**Records for processing**
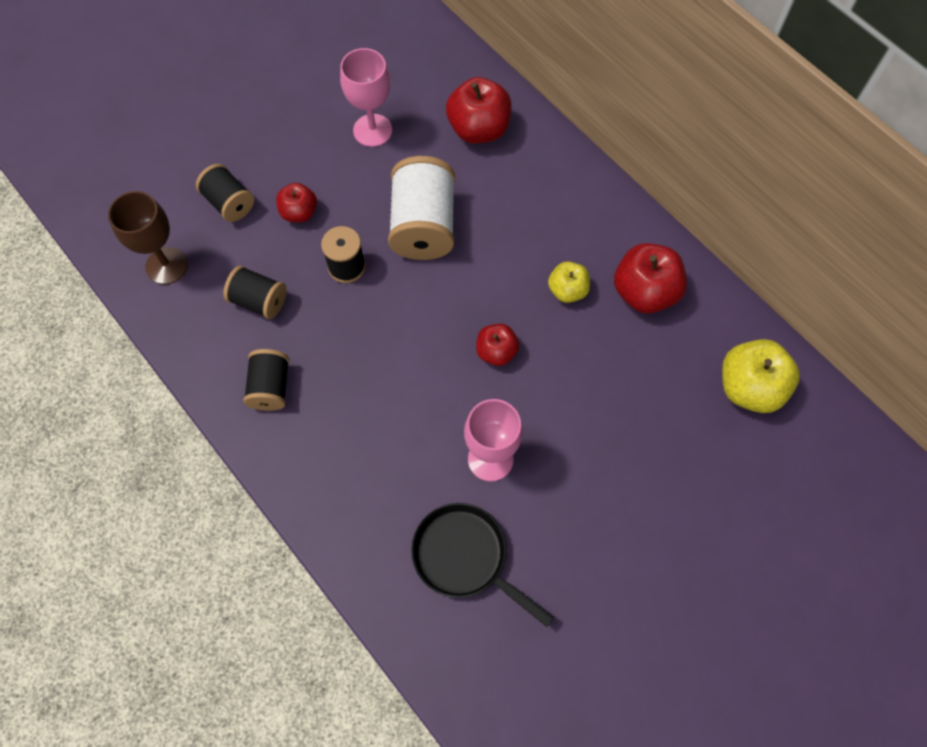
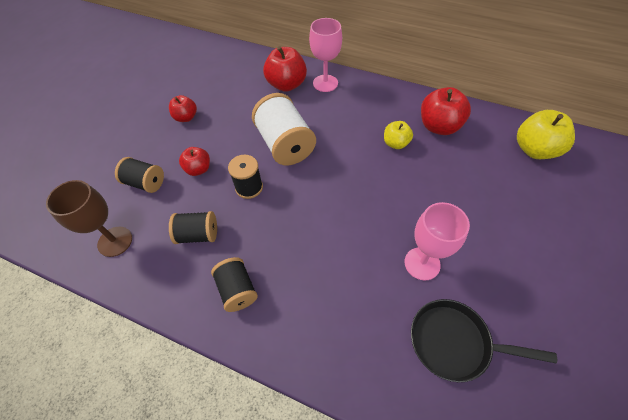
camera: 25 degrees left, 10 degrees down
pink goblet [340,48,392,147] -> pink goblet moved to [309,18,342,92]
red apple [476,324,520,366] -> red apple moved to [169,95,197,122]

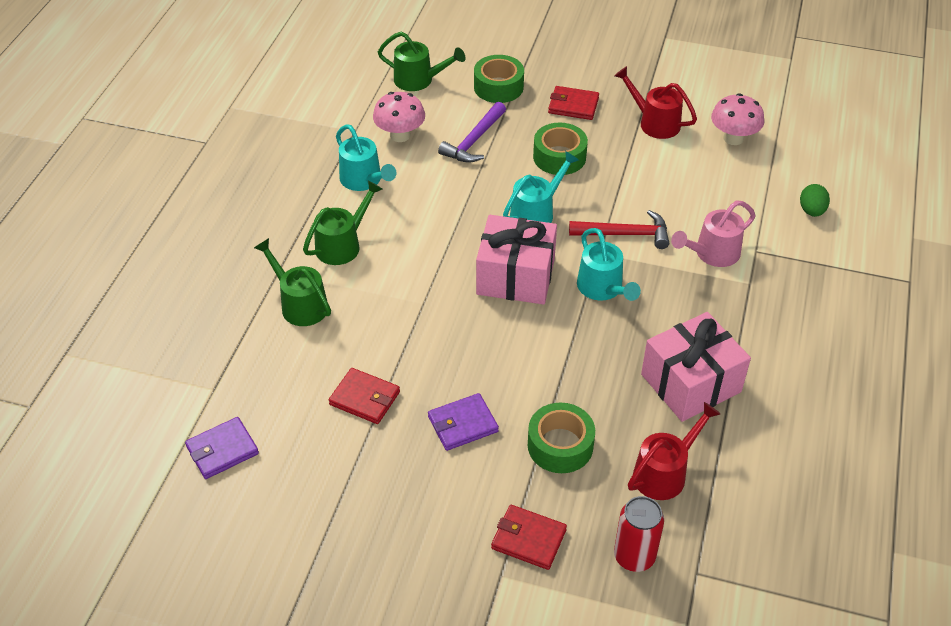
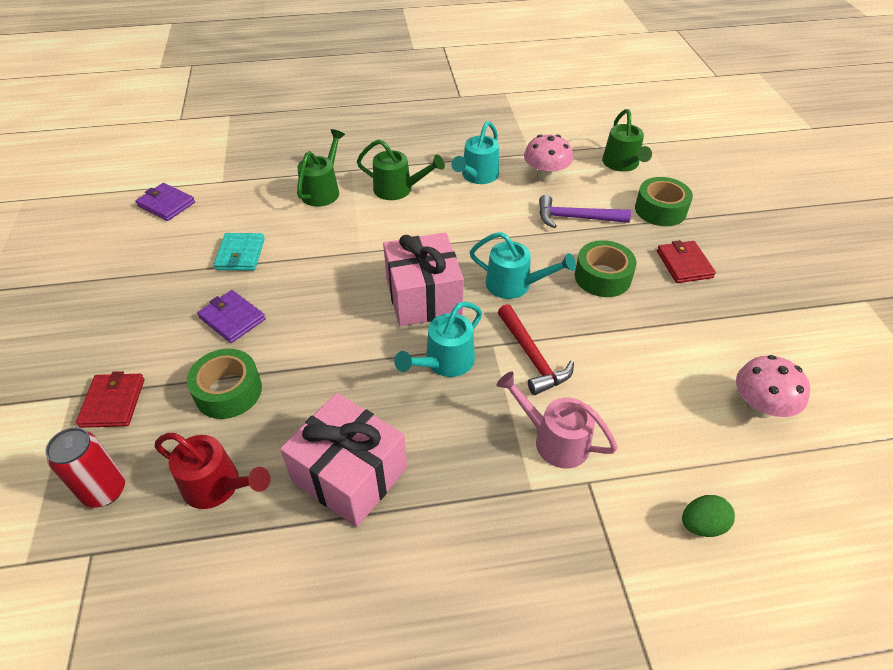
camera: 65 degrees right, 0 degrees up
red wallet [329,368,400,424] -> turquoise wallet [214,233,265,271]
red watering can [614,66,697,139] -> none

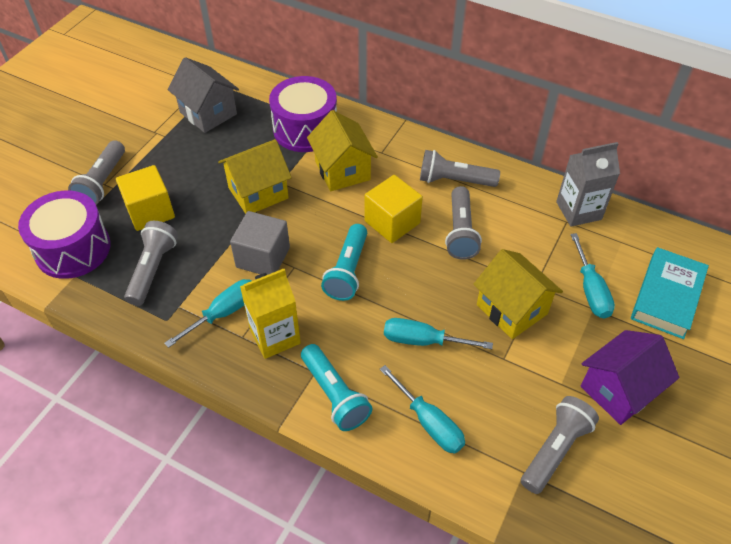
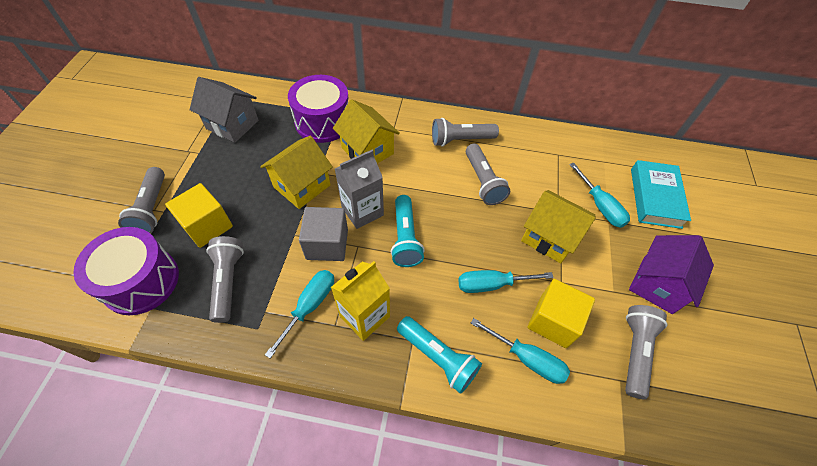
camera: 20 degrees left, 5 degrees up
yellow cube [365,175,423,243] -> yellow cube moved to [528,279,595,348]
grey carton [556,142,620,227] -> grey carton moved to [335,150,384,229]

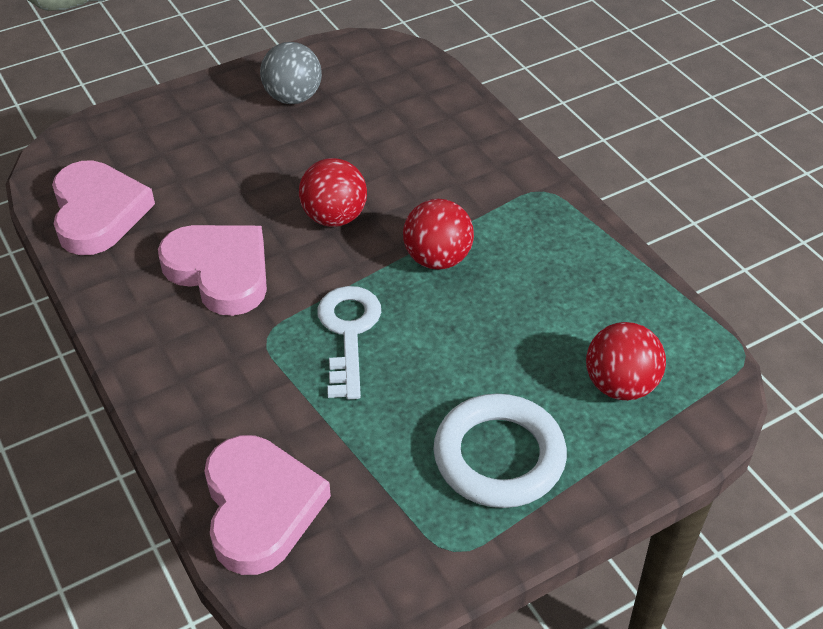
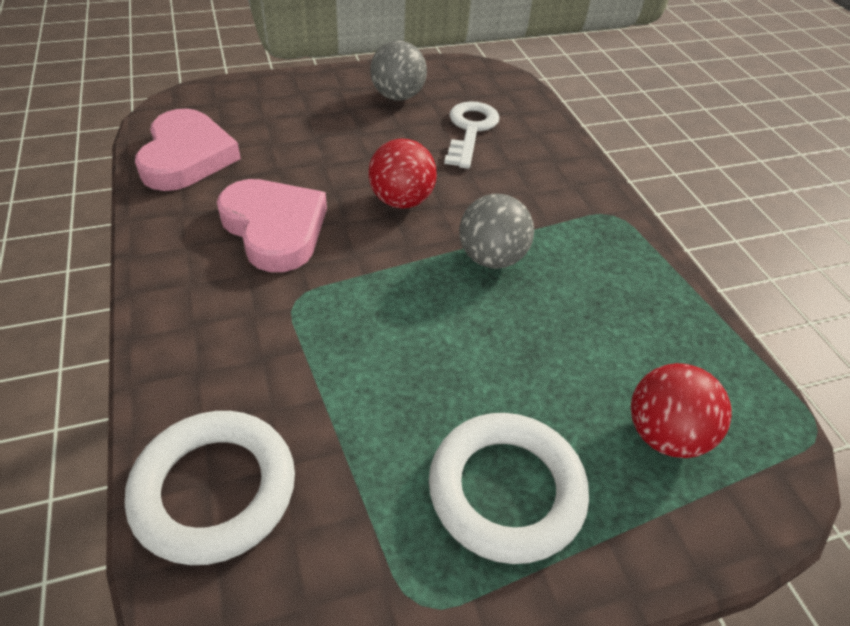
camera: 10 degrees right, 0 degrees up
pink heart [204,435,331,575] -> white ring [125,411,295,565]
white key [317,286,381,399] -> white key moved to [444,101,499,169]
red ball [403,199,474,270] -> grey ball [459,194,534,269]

**Prompt**
Each entry is to be given again exactly as it stands, with its pictures removed.

**Task result**
camera: 25 degrees left, 10 degrees down
pink goblet [340,48,392,147] -> pink goblet moved to [309,18,342,92]
red apple [476,324,520,366] -> red apple moved to [169,95,197,122]

camera: 65 degrees right, 0 degrees up
red wallet [329,368,400,424] -> turquoise wallet [214,233,265,271]
red watering can [614,66,697,139] -> none

camera: 20 degrees left, 5 degrees up
yellow cube [365,175,423,243] -> yellow cube moved to [528,279,595,348]
grey carton [556,142,620,227] -> grey carton moved to [335,150,384,229]

camera: 10 degrees right, 0 degrees up
pink heart [204,435,331,575] -> white ring [125,411,295,565]
white key [317,286,381,399] -> white key moved to [444,101,499,169]
red ball [403,199,474,270] -> grey ball [459,194,534,269]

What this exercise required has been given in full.